**Work to complete**
Only lines containing the string "KEYS" belong in the answer; find them in the records and copy them.
==== Given information ====
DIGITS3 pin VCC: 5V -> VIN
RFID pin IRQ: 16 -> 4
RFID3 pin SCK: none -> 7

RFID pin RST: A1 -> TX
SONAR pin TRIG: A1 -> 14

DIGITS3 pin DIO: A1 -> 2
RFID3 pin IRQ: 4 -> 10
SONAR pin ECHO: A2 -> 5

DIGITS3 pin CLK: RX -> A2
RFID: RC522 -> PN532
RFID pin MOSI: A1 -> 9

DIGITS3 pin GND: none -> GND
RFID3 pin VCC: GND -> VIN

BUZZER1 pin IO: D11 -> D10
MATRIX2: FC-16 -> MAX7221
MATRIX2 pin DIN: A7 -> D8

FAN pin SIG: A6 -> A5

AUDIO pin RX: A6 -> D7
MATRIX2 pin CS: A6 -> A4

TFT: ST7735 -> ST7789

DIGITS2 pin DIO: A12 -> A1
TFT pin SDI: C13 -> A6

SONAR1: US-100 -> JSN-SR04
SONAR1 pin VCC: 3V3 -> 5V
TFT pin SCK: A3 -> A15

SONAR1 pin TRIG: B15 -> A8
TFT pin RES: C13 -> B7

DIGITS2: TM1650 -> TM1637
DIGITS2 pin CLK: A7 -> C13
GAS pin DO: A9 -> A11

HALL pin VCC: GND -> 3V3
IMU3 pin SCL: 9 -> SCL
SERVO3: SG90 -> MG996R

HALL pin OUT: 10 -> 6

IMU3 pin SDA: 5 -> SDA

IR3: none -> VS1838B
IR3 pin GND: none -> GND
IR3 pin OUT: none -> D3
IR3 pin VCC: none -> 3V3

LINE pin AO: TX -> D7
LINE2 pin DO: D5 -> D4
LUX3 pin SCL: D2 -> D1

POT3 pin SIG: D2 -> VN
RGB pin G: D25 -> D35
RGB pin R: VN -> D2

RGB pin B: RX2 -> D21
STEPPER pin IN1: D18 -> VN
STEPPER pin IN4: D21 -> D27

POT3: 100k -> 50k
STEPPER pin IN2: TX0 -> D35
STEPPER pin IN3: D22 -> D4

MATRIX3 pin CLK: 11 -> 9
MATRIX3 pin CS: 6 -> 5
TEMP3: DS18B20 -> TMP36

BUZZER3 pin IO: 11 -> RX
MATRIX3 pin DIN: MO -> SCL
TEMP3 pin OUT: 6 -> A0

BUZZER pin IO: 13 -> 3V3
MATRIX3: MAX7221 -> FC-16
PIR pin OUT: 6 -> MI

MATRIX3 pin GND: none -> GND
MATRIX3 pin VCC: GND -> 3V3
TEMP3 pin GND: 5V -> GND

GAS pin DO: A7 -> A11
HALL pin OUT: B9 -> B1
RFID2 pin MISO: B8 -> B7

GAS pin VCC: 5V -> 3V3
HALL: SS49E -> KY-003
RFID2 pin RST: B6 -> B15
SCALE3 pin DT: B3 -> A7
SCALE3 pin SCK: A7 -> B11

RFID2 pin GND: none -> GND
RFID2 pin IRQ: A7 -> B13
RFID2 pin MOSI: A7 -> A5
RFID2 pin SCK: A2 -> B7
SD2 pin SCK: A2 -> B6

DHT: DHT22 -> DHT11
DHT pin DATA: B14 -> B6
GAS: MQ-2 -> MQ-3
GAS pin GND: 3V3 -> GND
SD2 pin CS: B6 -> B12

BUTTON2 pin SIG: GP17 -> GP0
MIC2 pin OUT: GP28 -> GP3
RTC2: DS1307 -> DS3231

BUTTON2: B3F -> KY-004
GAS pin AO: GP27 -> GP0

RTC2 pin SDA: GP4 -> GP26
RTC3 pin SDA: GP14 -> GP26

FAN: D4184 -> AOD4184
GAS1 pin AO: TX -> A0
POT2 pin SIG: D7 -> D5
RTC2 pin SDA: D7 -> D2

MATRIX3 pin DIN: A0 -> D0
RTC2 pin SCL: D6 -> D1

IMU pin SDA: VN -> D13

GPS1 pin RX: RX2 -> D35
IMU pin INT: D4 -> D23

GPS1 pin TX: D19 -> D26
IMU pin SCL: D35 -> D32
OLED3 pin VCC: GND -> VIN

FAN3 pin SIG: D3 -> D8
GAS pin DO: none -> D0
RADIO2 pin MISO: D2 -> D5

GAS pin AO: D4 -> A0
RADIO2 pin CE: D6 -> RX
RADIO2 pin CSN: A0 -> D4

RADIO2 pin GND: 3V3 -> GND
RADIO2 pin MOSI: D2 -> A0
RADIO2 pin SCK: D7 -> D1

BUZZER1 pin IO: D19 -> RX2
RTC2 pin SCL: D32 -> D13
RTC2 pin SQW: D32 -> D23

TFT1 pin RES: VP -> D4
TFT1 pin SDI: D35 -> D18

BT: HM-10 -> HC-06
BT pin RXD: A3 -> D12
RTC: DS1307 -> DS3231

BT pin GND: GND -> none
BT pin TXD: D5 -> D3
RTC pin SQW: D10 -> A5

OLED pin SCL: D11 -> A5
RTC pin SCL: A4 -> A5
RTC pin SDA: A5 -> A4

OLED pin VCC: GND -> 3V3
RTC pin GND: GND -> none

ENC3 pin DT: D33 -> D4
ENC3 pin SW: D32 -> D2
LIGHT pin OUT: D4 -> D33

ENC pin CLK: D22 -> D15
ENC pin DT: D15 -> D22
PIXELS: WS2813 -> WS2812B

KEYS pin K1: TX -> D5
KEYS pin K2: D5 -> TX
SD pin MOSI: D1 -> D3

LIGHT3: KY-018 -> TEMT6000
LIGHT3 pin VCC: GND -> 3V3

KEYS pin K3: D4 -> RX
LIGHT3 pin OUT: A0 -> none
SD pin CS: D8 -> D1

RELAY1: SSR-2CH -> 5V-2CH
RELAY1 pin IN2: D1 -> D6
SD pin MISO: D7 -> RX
====
**Answer space**
KEYS pin K1: TX -> D5
KEYS pin K2: D5 -> TX
KEYS pin K3: D4 -> RX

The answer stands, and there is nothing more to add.